# Data records
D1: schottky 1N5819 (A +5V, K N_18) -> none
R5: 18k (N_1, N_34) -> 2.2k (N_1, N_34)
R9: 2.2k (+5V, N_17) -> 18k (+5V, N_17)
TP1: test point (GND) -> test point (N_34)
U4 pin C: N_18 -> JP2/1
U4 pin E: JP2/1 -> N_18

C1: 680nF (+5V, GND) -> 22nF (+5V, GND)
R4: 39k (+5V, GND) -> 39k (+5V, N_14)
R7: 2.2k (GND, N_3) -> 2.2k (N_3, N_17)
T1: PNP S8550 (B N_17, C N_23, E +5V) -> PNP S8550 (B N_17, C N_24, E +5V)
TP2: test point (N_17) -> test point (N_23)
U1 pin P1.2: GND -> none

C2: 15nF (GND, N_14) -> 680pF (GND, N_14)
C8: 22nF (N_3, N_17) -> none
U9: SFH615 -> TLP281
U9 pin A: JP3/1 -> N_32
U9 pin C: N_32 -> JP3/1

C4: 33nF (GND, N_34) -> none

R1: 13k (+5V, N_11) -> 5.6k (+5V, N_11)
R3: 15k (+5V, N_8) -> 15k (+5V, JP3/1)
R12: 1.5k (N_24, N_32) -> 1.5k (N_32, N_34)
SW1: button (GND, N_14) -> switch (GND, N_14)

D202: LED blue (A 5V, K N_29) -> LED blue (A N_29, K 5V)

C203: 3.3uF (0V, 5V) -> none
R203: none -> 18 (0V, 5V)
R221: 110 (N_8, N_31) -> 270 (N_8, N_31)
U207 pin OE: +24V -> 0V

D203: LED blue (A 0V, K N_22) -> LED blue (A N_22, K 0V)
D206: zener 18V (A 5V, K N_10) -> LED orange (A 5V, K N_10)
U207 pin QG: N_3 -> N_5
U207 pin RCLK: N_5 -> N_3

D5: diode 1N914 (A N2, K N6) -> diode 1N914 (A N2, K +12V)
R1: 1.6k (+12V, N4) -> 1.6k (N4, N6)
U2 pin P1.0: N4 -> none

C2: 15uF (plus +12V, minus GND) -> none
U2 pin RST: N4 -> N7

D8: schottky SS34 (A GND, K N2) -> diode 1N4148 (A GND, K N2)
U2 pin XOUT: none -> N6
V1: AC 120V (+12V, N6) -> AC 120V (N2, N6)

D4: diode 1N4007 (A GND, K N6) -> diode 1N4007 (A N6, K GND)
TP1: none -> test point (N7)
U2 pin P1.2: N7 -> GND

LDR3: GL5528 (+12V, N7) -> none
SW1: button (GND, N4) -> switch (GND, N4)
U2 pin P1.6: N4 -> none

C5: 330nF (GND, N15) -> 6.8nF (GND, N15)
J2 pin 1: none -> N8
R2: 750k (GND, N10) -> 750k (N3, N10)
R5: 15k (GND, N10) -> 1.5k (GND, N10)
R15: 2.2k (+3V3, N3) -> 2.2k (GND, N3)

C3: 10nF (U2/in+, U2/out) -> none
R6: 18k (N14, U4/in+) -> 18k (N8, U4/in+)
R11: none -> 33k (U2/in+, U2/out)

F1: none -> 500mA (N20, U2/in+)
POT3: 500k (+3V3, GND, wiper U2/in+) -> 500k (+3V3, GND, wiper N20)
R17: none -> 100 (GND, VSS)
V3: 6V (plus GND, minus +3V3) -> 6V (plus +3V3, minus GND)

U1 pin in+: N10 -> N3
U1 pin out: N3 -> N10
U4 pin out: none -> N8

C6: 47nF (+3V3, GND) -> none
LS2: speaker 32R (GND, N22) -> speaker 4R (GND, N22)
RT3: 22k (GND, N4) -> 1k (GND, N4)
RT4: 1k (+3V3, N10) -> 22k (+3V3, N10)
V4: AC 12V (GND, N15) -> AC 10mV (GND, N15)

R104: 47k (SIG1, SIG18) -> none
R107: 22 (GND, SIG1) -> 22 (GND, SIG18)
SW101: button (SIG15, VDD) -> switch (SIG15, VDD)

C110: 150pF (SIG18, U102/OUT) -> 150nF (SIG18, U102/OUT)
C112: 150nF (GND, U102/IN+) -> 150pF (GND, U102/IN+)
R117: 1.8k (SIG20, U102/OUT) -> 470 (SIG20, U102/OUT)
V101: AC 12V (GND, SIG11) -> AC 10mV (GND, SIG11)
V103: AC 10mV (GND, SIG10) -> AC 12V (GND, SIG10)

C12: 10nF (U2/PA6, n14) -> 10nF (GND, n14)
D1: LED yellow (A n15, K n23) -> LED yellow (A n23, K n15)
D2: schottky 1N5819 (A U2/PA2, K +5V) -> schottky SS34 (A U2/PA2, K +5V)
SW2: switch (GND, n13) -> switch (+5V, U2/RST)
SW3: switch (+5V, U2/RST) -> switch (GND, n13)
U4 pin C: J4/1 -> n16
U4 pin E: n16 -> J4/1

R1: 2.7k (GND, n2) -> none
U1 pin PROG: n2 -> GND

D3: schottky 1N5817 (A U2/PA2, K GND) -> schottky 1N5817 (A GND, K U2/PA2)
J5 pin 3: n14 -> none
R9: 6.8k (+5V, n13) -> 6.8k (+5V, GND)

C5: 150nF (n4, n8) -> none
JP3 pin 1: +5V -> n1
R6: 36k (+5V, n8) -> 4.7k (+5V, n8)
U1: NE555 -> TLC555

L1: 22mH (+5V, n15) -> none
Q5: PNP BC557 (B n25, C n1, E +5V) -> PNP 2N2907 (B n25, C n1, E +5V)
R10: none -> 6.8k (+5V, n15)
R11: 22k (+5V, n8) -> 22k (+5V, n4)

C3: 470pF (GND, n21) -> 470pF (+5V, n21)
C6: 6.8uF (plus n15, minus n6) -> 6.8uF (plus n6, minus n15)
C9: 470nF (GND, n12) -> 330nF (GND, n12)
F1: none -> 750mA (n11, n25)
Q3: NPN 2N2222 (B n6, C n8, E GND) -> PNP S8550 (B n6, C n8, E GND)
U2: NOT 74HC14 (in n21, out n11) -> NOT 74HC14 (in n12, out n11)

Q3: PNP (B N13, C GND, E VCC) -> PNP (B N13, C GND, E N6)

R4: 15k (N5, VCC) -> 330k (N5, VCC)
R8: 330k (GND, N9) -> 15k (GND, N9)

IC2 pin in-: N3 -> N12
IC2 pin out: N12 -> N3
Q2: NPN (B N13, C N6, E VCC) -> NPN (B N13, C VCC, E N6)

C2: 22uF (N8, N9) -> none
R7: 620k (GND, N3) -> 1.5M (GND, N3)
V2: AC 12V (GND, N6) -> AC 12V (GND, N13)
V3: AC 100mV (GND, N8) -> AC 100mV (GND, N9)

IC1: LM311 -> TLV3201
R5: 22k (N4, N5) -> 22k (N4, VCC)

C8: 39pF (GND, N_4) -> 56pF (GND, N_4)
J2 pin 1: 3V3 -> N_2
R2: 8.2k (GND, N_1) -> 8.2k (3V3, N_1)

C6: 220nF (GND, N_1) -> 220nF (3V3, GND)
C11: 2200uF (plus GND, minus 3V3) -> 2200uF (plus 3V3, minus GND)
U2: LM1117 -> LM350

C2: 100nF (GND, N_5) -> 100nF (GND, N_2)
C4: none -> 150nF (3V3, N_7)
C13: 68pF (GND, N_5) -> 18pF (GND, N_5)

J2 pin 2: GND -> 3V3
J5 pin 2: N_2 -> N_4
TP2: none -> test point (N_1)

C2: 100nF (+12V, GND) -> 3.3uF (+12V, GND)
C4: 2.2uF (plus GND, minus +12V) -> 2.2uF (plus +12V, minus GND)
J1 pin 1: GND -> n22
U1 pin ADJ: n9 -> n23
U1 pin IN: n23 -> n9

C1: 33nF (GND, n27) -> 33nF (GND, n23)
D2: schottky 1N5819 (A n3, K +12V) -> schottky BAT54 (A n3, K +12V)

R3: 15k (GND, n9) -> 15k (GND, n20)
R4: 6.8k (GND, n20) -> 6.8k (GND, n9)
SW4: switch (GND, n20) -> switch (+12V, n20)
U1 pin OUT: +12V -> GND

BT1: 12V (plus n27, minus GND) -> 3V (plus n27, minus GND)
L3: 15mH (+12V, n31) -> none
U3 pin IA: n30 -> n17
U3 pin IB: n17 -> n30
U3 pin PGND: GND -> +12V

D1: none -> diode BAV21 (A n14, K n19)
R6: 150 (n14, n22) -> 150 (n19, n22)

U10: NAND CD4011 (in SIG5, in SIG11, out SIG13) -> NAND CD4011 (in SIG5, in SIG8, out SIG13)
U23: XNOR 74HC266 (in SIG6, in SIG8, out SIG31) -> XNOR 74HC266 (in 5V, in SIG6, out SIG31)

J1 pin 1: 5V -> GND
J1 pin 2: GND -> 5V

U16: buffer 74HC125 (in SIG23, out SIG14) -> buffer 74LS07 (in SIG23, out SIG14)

# Your assignment
If a line in the entries above has the word "button", copy it.

# Your response
SW1: button (GND, N_14) -> switch (GND, N_14)
SW1: button (GND, N4) -> switch (GND, N4)
SW101: button (SIG15, VDD) -> switch (SIG15, VDD)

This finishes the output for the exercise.